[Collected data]
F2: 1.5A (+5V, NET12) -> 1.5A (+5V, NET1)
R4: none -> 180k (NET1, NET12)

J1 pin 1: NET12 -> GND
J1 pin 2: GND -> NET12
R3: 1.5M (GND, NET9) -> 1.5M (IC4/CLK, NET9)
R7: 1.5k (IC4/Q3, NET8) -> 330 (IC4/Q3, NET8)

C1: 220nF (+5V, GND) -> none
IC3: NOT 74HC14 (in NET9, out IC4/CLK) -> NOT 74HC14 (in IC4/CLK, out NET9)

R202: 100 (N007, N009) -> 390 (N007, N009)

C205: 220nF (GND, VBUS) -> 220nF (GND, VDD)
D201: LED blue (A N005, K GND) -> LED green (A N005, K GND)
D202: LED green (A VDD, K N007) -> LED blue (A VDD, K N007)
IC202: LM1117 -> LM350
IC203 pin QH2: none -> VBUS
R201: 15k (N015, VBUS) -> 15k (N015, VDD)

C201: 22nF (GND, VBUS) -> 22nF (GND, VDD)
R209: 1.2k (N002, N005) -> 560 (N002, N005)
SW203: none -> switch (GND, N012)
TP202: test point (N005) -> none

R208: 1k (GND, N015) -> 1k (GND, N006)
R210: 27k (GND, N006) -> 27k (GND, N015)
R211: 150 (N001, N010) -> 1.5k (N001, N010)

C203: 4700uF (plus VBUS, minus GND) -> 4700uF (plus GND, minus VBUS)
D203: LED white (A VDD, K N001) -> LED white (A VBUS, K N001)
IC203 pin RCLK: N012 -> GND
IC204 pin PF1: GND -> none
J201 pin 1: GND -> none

| Work to complete |
For each record above, give it again without a single change.

| Solution for this problem |
F2: 1.5A (+5V, NET12) -> 1.5A (+5V, NET1)
R4: none -> 180k (NET1, NET12)

J1 pin 1: NET12 -> GND
J1 pin 2: GND -> NET12
R3: 1.5M (GND, NET9) -> 1.5M (IC4/CLK, NET9)
R7: 1.5k (IC4/Q3, NET8) -> 330 (IC4/Q3, NET8)

C1: 220nF (+5V, GND) -> none
IC3: NOT 74HC14 (in NET9, out IC4/CLK) -> NOT 74HC14 (in IC4/CLK, out NET9)

R202: 100 (N007, N009) -> 390 (N007, N009)

C205: 220nF (GND, VBUS) -> 220nF (GND, VDD)
D201: LED blue (A N005, K GND) -> LED green (A N005, K GND)
D202: LED green (A VDD, K N007) -> LED blue (A VDD, K N007)
IC202: LM1117 -> LM350
IC203 pin QH2: none -> VBUS
R201: 15k (N015, VBUS) -> 15k (N015, VDD)

C201: 22nF (GND, VBUS) -> 22nF (GND, VDD)
R209: 1.2k (N002, N005) -> 560 (N002, N005)
SW203: none -> switch (GND, N012)
TP202: test point (N005) -> none

R208: 1k (GND, N015) -> 1k (GND, N006)
R210: 27k (GND, N006) -> 27k (GND, N015)
R211: 150 (N001, N010) -> 1.5k (N001, N010)

C203: 4700uF (plus VBUS, minus GND) -> 4700uF (plus GND, minus VBUS)
D203: LED white (A VDD, K N001) -> LED white (A VBUS, K N001)
IC203 pin RCLK: N012 -> GND
IC204 pin PF1: GND -> none
J201 pin 1: GND -> none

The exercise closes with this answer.